──────── TASK DATA ────────

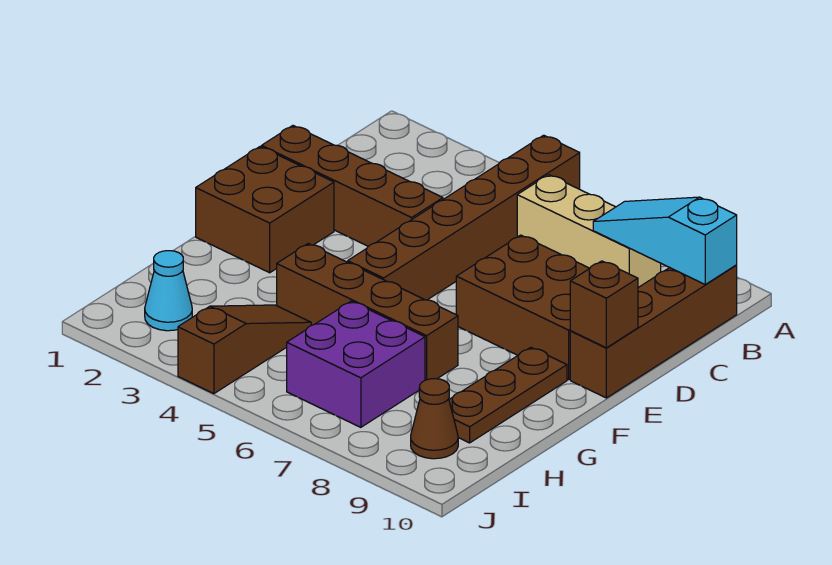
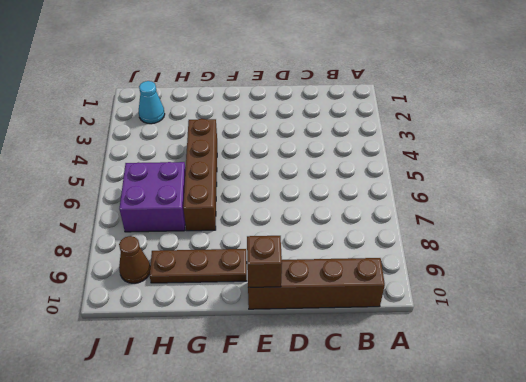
none -> brown brick A5:F5 level 1
none -> tan brick B6:B8 level 1
none -> brown brick D1:D4 level 1

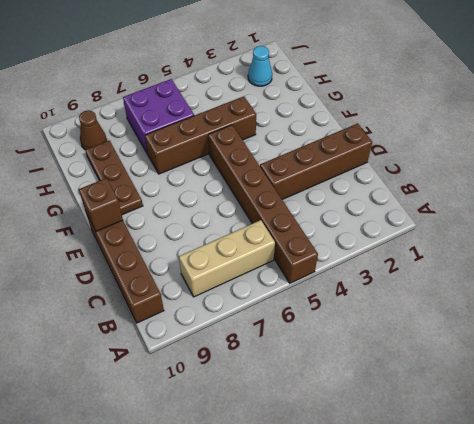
none -> brown brick D7:E9 level 1
none -> brown brick E1:F2 level 1
none -> brown slope H4:J4 level 1 top J

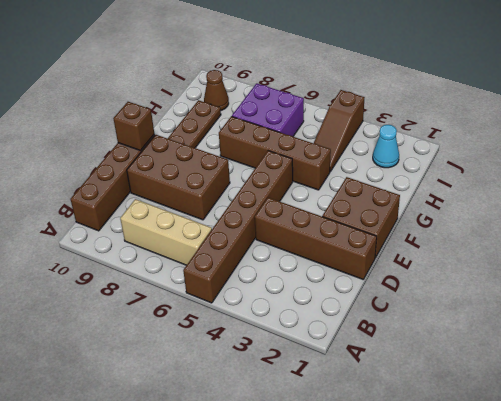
none -> cyan slope B8:B10 level 2 top 10

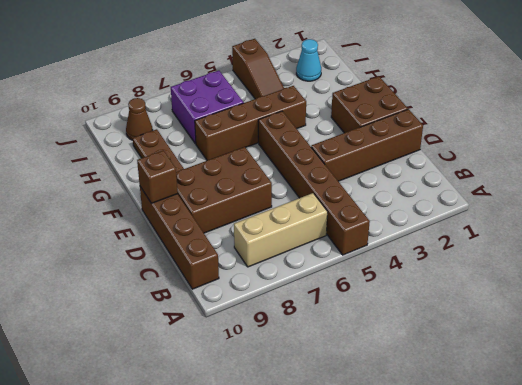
none -> cyan slope B8:B10 level 2 top 10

────────

> [INSTRUCTIONS FOR THE TASK]
Restate word for word, please, the line containing "none -> brown slope H4:J4 level 1 top J" and all lines after it through the end of the material; the pictures do not belong in the copy.

> [ANSWER TO THIS TASK]
none -> brown slope H4:J4 level 1 top J

none -> cyan slope B8:B10 level 2 top 10

none -> cyan slope B8:B10 level 2 top 10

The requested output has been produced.